··· Raw data ···

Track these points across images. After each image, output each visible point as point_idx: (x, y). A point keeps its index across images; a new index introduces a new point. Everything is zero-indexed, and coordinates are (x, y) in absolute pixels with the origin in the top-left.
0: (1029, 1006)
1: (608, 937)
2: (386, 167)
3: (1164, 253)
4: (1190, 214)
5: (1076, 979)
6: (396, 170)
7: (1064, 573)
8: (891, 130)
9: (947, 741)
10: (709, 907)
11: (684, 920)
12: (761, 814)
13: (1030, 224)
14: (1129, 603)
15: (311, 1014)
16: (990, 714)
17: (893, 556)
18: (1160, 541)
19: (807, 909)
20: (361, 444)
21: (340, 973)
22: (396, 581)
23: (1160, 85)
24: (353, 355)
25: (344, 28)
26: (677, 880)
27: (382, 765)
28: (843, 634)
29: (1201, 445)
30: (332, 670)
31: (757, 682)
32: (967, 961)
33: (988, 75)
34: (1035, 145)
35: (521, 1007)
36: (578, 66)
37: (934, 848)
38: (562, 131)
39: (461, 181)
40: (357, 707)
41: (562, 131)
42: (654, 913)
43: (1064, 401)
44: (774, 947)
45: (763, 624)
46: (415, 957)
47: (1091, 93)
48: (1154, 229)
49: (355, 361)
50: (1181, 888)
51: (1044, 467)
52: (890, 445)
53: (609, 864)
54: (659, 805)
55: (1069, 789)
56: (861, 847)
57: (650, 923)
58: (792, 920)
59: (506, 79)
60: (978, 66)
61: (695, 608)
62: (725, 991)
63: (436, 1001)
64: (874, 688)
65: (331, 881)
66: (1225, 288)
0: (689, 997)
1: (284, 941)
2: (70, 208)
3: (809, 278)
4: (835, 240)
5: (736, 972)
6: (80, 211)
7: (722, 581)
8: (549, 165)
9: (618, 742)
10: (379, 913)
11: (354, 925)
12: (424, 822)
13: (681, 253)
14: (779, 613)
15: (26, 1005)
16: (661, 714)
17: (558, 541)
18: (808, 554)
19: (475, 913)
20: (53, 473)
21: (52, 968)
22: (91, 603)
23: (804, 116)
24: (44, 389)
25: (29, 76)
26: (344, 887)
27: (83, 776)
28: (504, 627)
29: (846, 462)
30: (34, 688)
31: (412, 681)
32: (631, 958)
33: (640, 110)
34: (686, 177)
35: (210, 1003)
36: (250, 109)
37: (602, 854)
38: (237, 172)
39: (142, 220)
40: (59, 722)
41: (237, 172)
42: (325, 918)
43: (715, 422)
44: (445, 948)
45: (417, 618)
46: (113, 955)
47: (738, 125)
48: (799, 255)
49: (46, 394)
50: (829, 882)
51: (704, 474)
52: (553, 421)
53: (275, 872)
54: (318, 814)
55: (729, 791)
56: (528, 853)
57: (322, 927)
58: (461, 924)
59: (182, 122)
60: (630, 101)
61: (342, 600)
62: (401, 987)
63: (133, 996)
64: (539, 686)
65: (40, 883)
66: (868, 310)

···

→ **Task to carry out**
Lay out the lines from the start of the records through the line containing "4: (1190, 214)", inclusive, as a JSON list of strings with one string per line and blank lines omitted.

→ **Task response**
[
  "Track these points across images. After each image, output each visible point as point_idx: (x, y). A point keeps its index across images; a new index introduces a new point. Everything is zero-indexed, and coordinates are (x, y) in absolute pixels with the origin in the top-left.",
  "0: (1029, 1006)",
  "1: (608, 937)",
  "2: (386, 167)",
  "3: (1164, 253)",
  "4: (1190, 214)"
]